(EXCERPTED RECORDS begins)

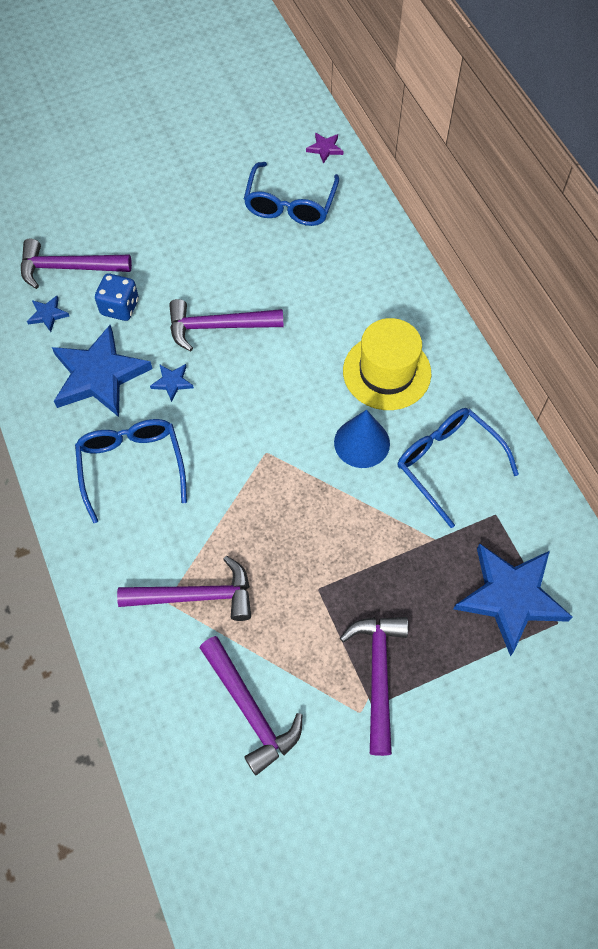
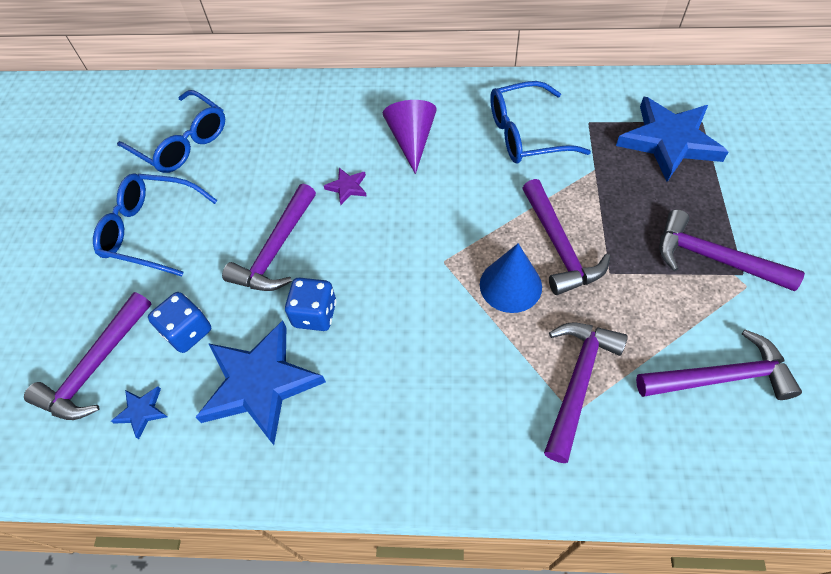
camera: 60 degrees left, 5 degrees down
(131, 466) = (394, 390): blue glasses -> blue glasses (151, 230)
(172, 382) = (315, 314): blue star -> blue dice
(325, 149) = (143, 96): purple star -> purple star (347, 187)
(326, 537) = (559, 246): none -> purple hammer
(362, 443) = (473, 184): blue cone -> blue cone (510, 285)
(387, 372) = (411, 140): yellow hat -> purple cone

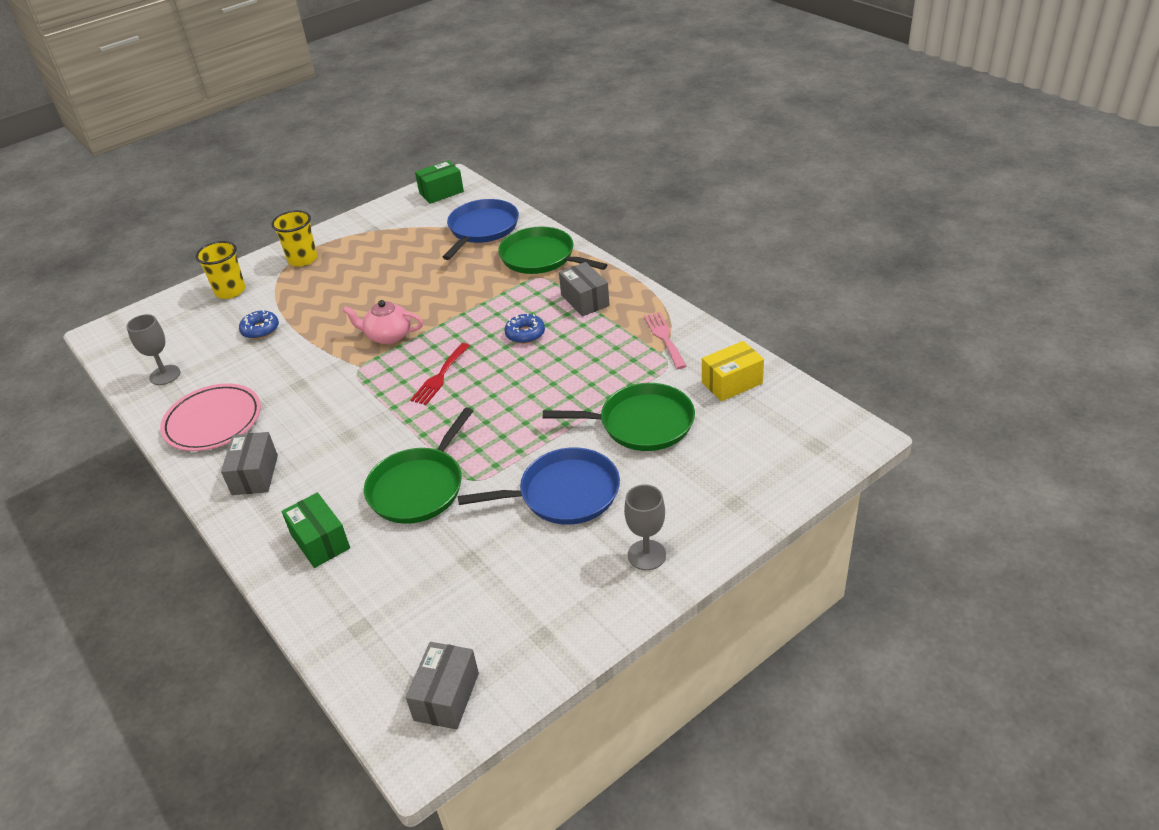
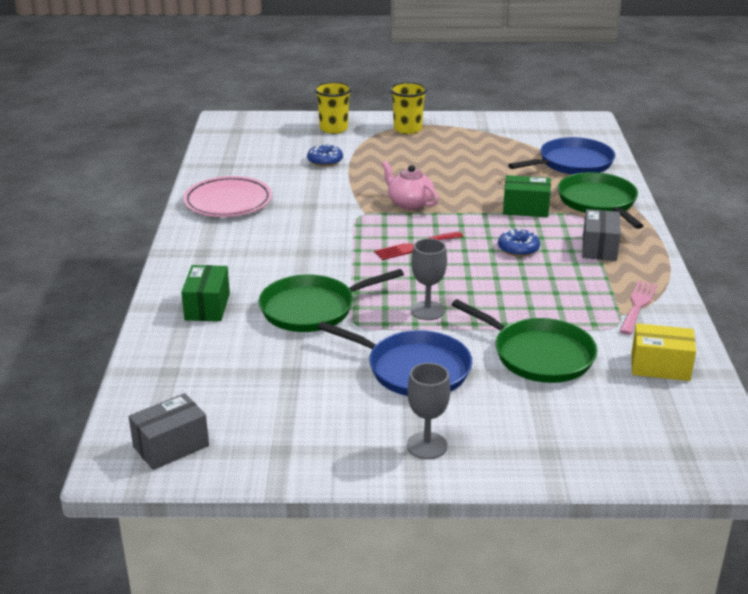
camera: 35 degrees right, 10 degrees down
(165, 375) = (232, 161): grey goblet -> grey goblet (427, 310)
(255, 475) = (215, 246): grey box -> none
(441, 192) = (569, 125): green box -> green box (525, 208)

(EXCERPTED RECORDS ends)

Every entry must be retyped exactly, with the pictures removed.

▶ **WRITTEN SOLUTION**
camera: 60 degrees left, 5 degrees down
(131, 466) = (394, 390): blue glasses -> blue glasses (151, 230)
(172, 382) = (315, 314): blue star -> blue dice
(325, 149) = (143, 96): purple star -> purple star (347, 187)
(326, 537) = (559, 246): none -> purple hammer
(362, 443) = (473, 184): blue cone -> blue cone (510, 285)
(387, 372) = (411, 140): yellow hat -> purple cone

camera: 35 degrees right, 10 degrees down
(165, 375) = (232, 161): grey goblet -> grey goblet (427, 310)
(255, 475) = (215, 246): grey box -> none
(441, 192) = (569, 125): green box -> green box (525, 208)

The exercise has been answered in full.